Task prompt: Print, from the listing below, the lines starting at the line containing "green shoe [206,234,312,291]" and ending at the line containing "none -> black heart [296,111,348,149]", exactly as they stand, and print nothing else.

Given records:

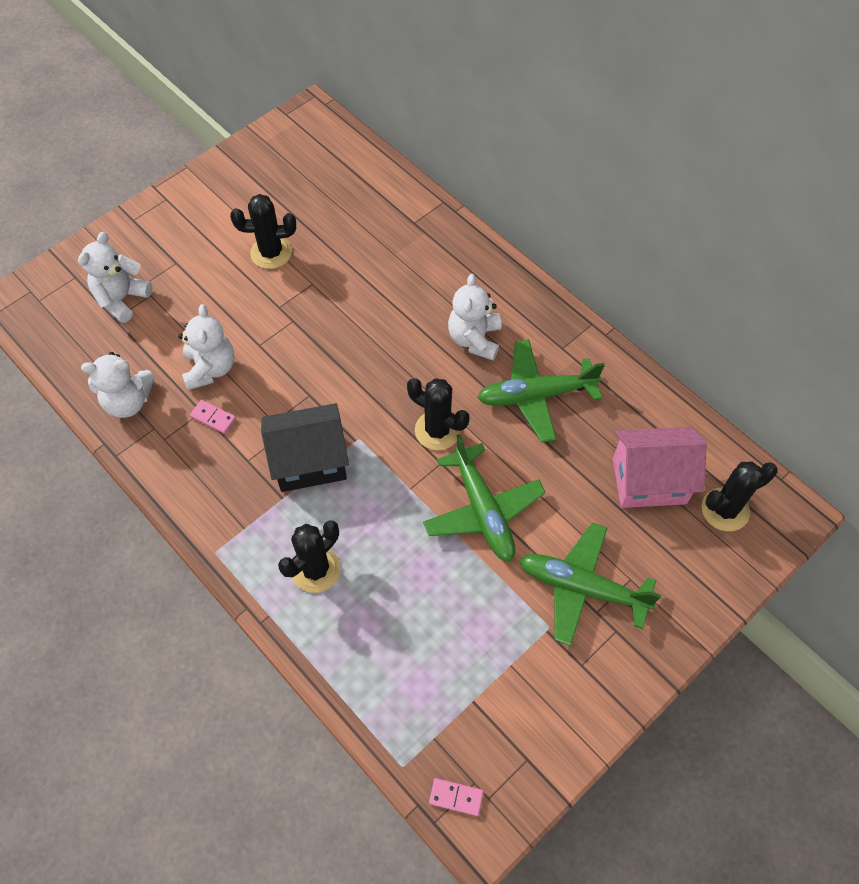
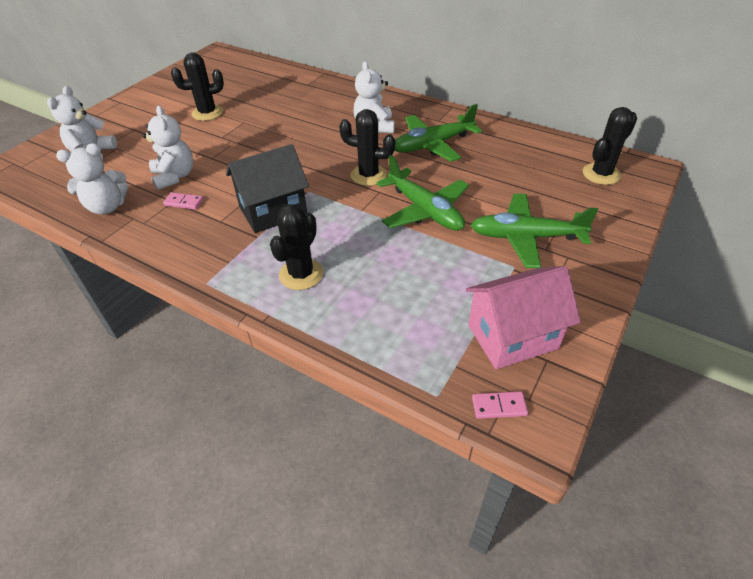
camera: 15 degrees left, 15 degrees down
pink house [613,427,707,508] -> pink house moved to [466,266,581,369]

==

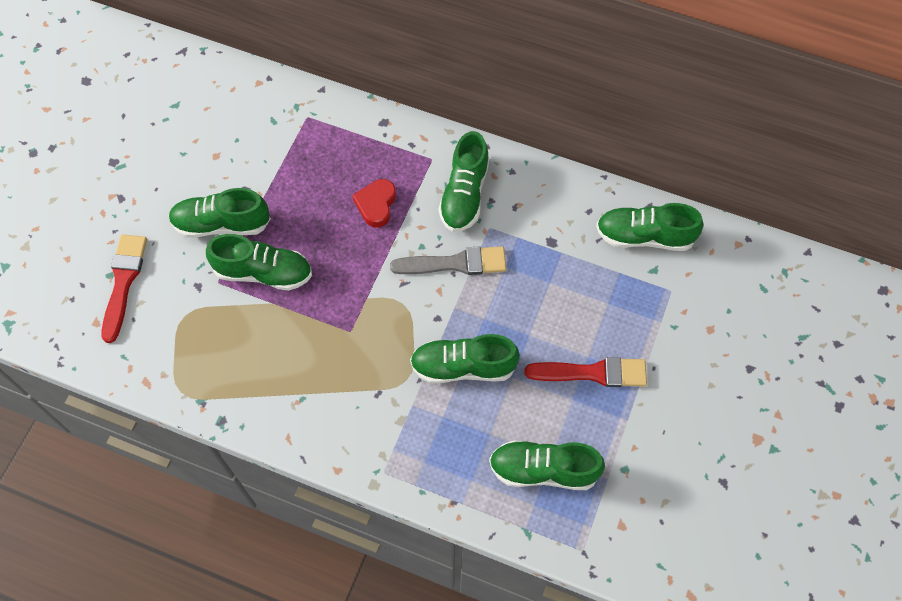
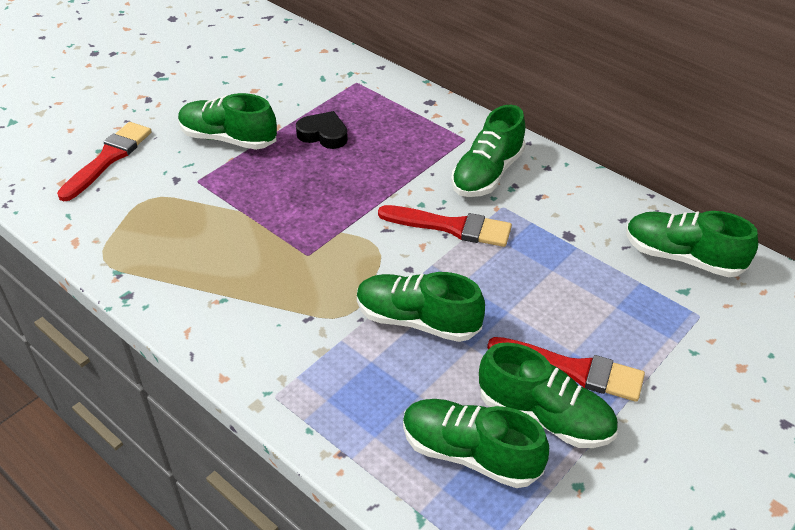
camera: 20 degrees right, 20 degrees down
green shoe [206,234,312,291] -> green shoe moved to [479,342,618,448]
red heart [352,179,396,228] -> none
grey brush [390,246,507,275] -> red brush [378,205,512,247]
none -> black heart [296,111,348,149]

Completed exercise:
green shoe [206,234,312,291] -> green shoe moved to [479,342,618,448]
red heart [352,179,396,228] -> none
grey brush [390,246,507,275] -> red brush [378,205,512,247]
none -> black heart [296,111,348,149]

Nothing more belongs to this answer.